━━━━━ DATA UNDER STUDY

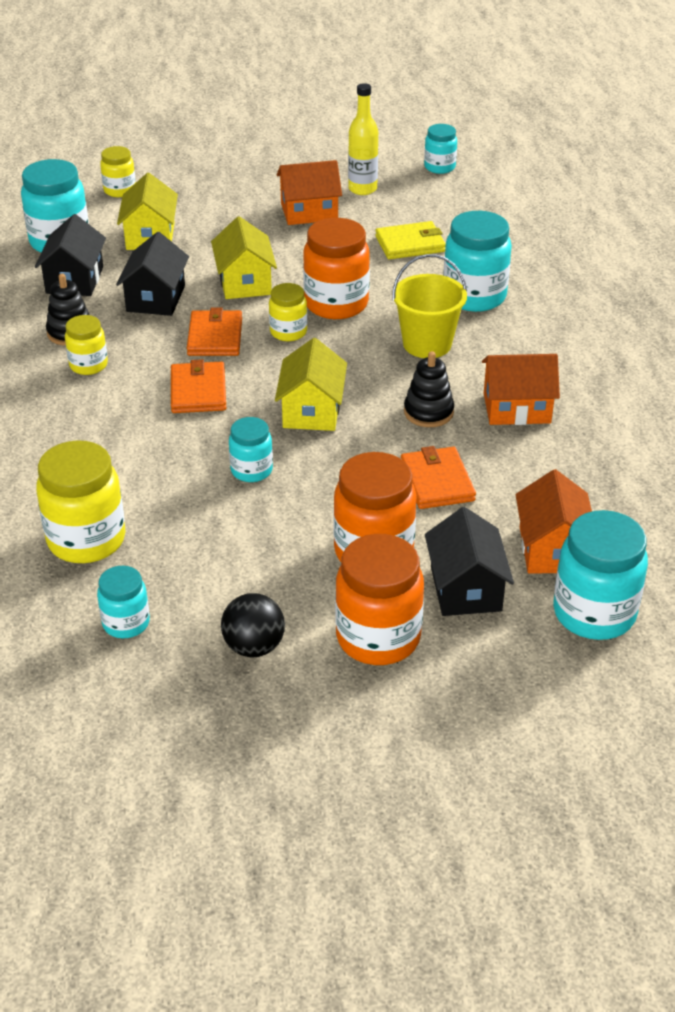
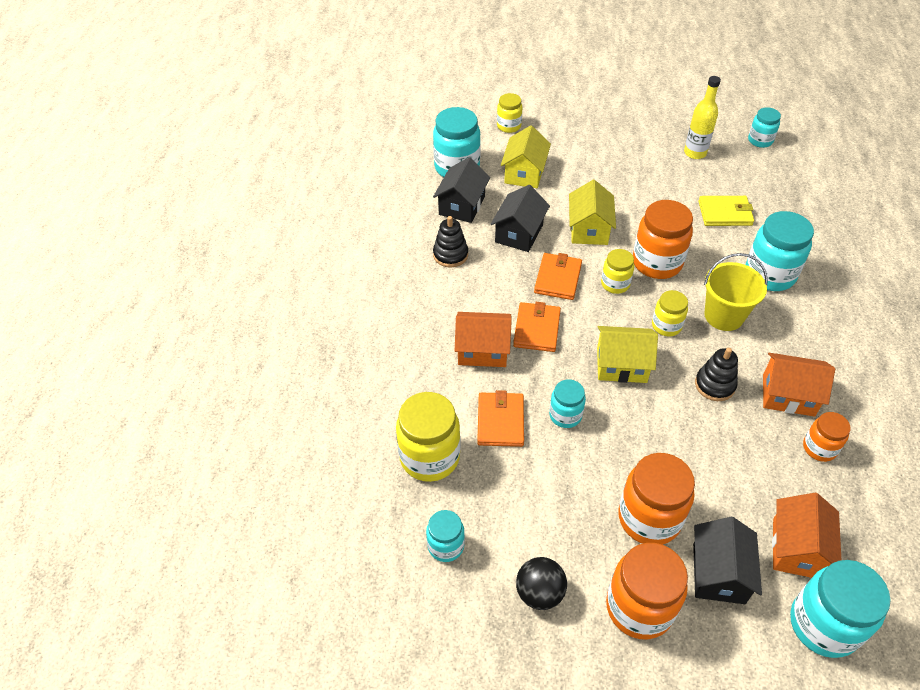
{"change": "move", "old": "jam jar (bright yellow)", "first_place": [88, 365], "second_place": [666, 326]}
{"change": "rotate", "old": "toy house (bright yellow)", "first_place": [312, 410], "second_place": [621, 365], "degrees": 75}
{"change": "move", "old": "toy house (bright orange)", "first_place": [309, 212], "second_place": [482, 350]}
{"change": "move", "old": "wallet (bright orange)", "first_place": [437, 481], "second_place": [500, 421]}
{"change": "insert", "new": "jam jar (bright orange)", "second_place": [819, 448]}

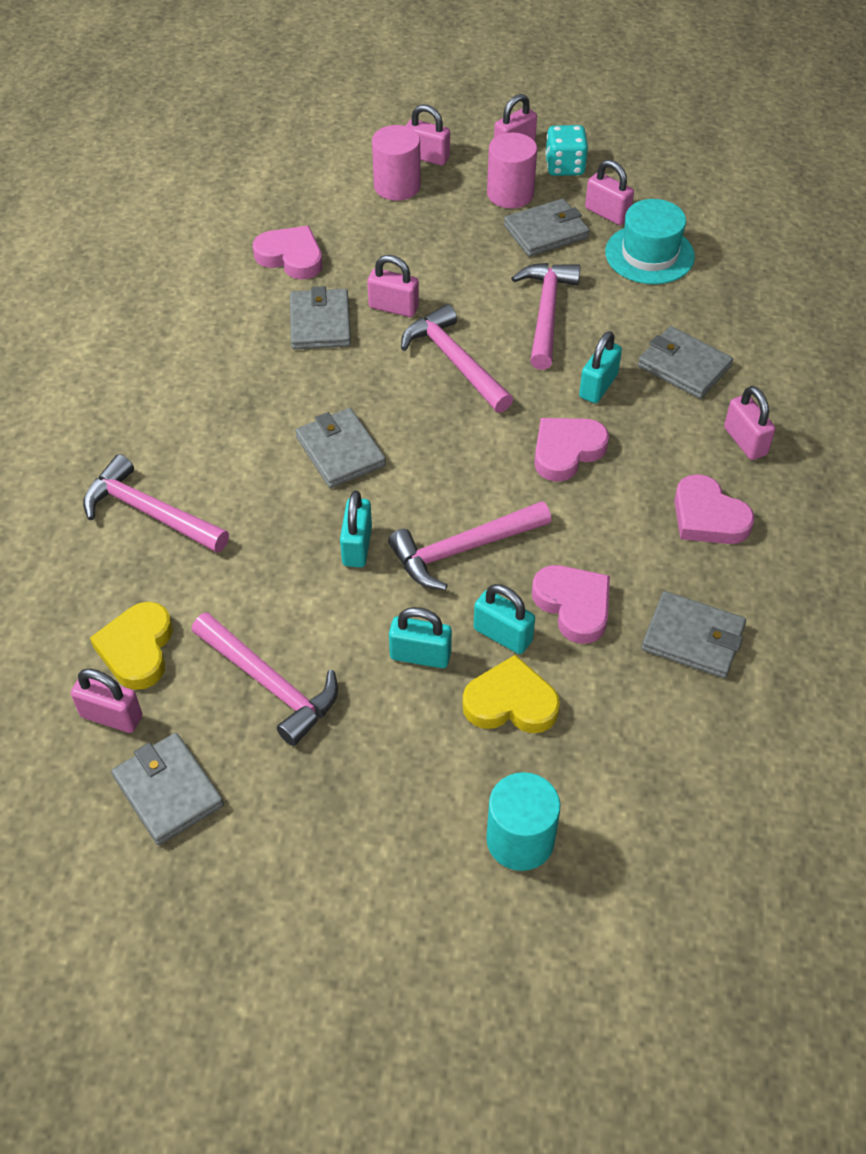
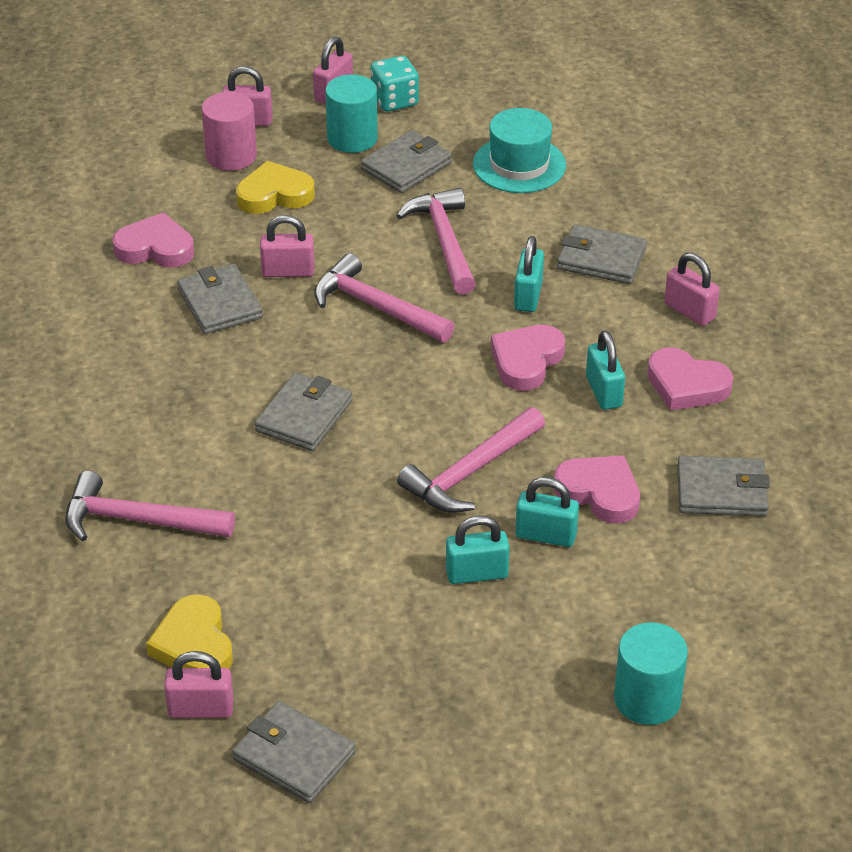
{"change": "delete", "old": "hammer (rose-pink)", "first_place": [270, 683]}
{"change": "rotate", "old": "wallet (grey)", "first_place": [340, 451], "second_place": [304, 416], "degrees": 75}
{"change": "move", "old": "lock (turquoise)", "first_place": [357, 546], "second_place": [604, 392]}
{"change": "move", "old": "heart shape (bright yellow)", "first_place": [511, 702], "second_place": [274, 194]}
{"change": "recolor", "old": "cylinder shape (rose-pink)", "new": "cylinder shape (turquoise)", "first_place": [510, 194], "second_place": [352, 138]}
{"change": "delete", "old": "lock (rose-pink)", "first_place": [607, 213]}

━━━━━━━━━━

The expected output is the full data above, reproduced exactly with no images.

{"change": "move", "old": "jam jar (bright yellow)", "first_place": [88, 365], "second_place": [666, 326]}
{"change": "rotate", "old": "toy house (bright yellow)", "first_place": [312, 410], "second_place": [621, 365], "degrees": 75}
{"change": "move", "old": "toy house (bright orange)", "first_place": [309, 212], "second_place": [482, 350]}
{"change": "move", "old": "wallet (bright orange)", "first_place": [437, 481], "second_place": [500, 421]}
{"change": "insert", "new": "jam jar (bright orange)", "second_place": [819, 448]}

{"change": "delete", "old": "hammer (rose-pink)", "first_place": [270, 683]}
{"change": "rotate", "old": "wallet (grey)", "first_place": [340, 451], "second_place": [304, 416], "degrees": 75}
{"change": "move", "old": "lock (turquoise)", "first_place": [357, 546], "second_place": [604, 392]}
{"change": "move", "old": "heart shape (bright yellow)", "first_place": [511, 702], "second_place": [274, 194]}
{"change": "recolor", "old": "cylinder shape (rose-pink)", "new": "cylinder shape (turquoise)", "first_place": [510, 194], "second_place": [352, 138]}
{"change": "delete", "old": "lock (rose-pink)", "first_place": [607, 213]}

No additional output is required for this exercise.